→ Task details
Word for word, copy the line containing "pink dice: 6 -> 7" and every line after it in the records below, leaving pictures out.

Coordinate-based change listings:

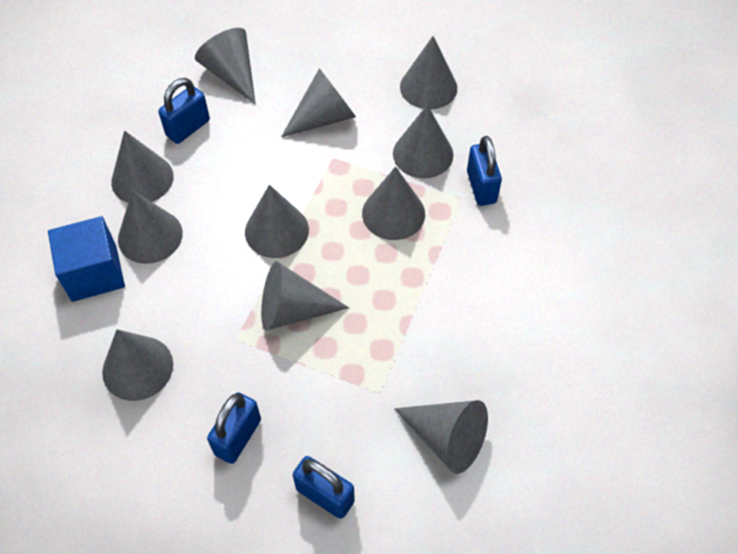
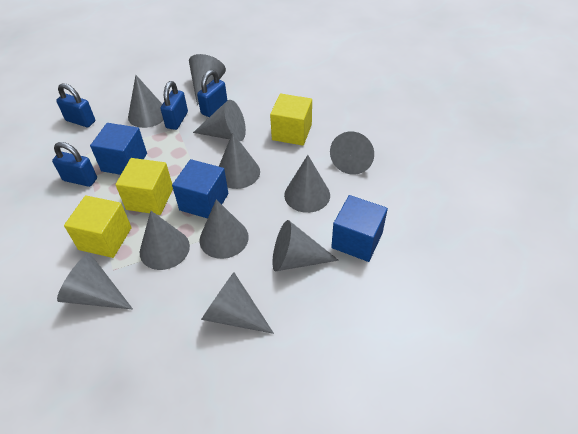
blue cube: 1 -> 3
yellow cube: 0 -> 3

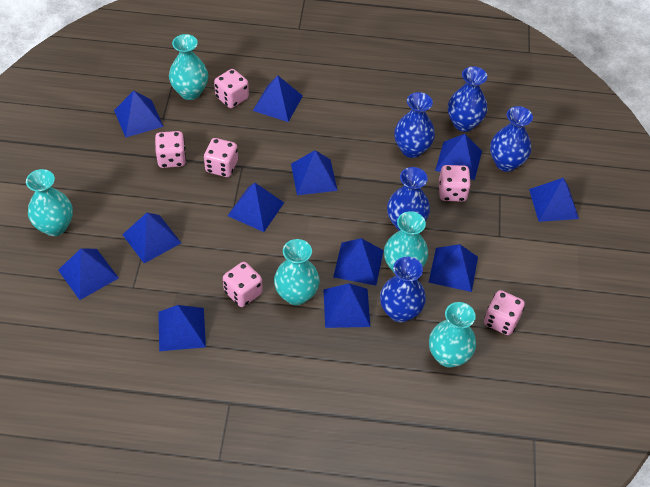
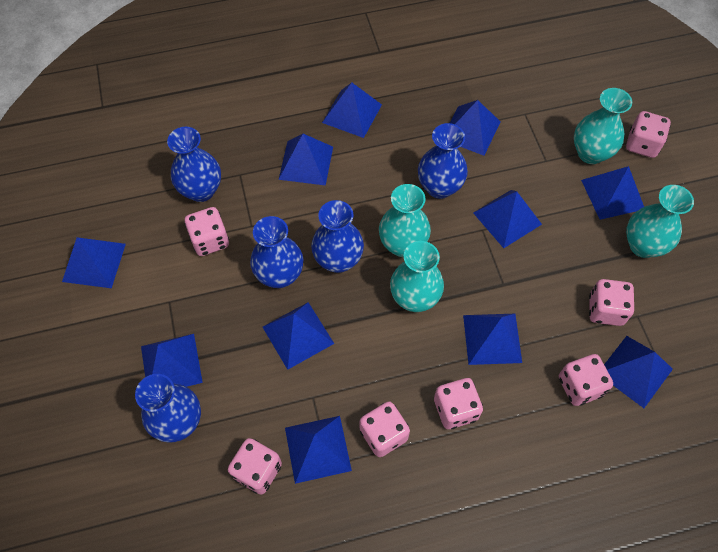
blue pyramid: 12 -> 11
pink dice: 6 -> 7
turquoise vase: 5 -> 4

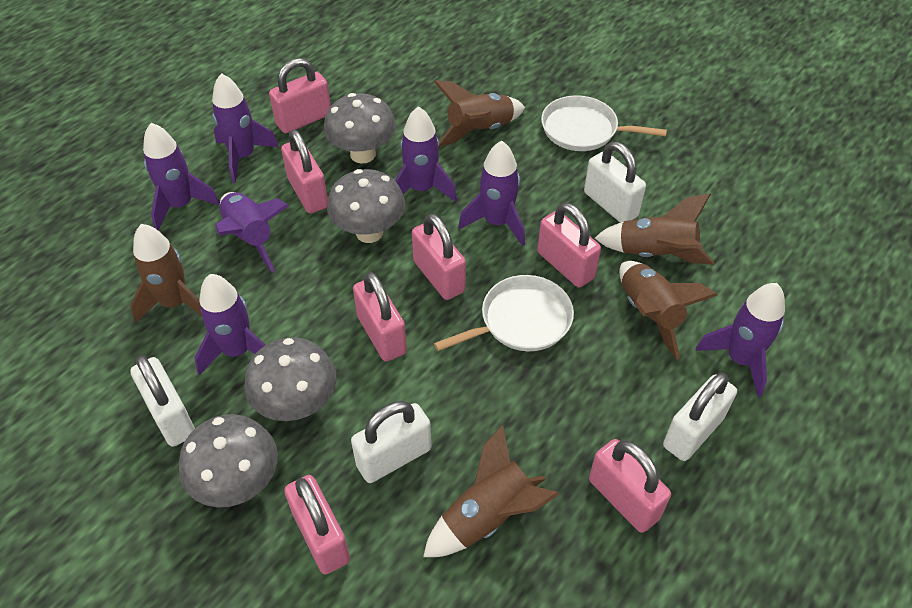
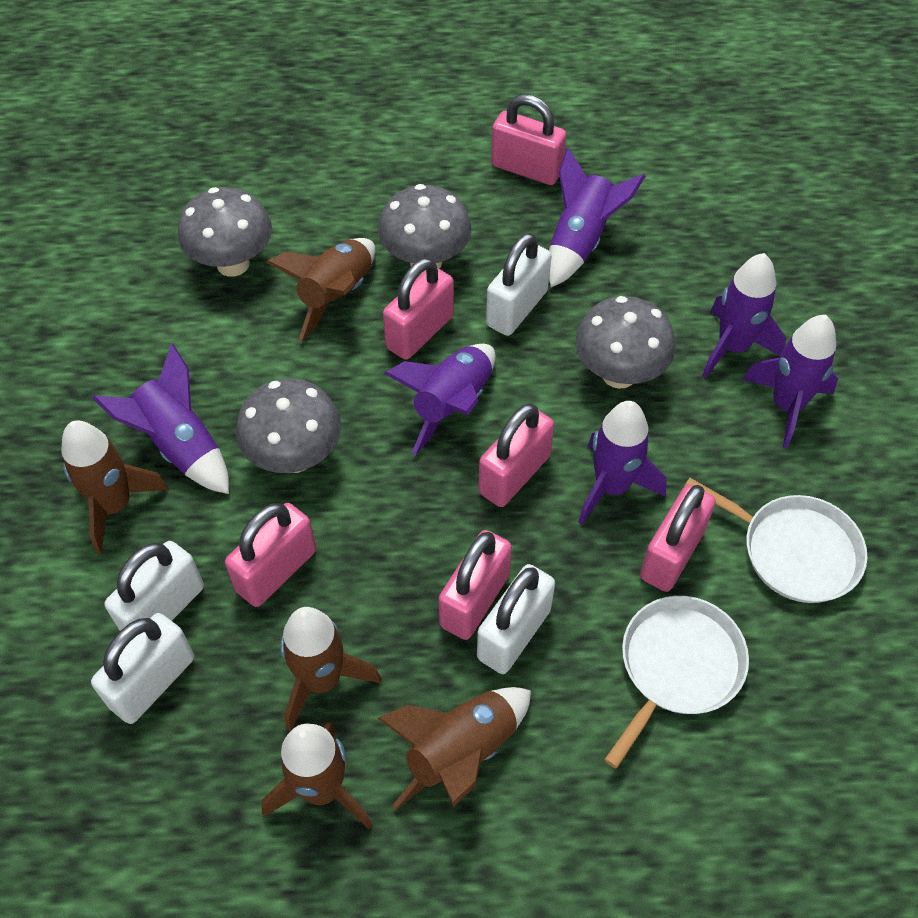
pink padlock: 7 -> 6
purple rocket: 7 -> 6

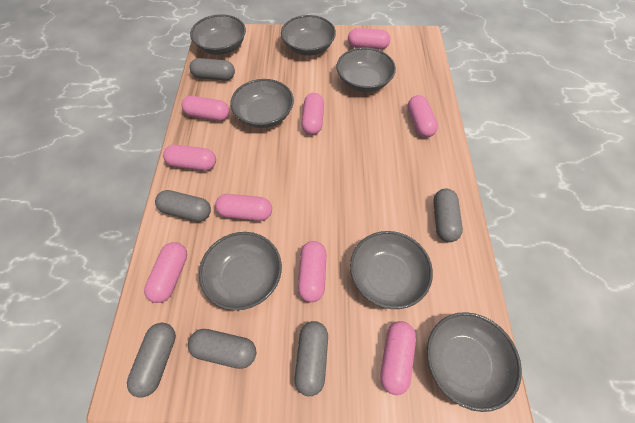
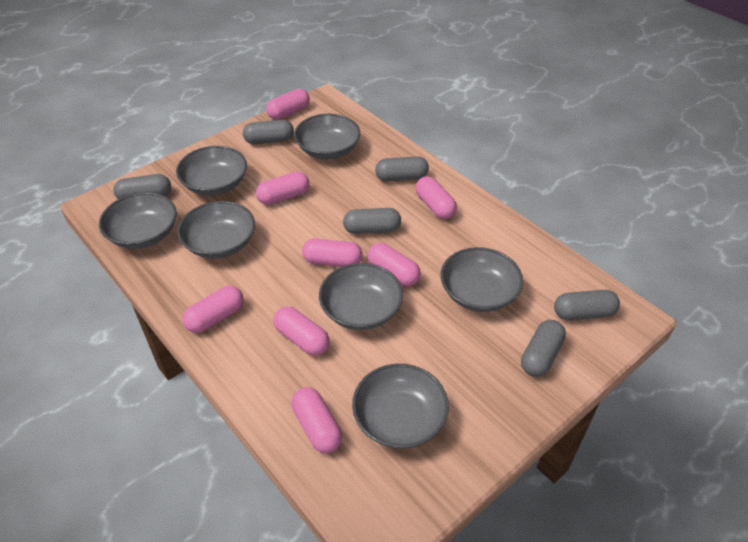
pink capsule: 9 -> 8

→ Exercise answer
pink dice: 6 -> 7
turquoise vase: 5 -> 4

pink padlock: 7 -> 6
purple rocket: 7 -> 6

pink capsule: 9 -> 8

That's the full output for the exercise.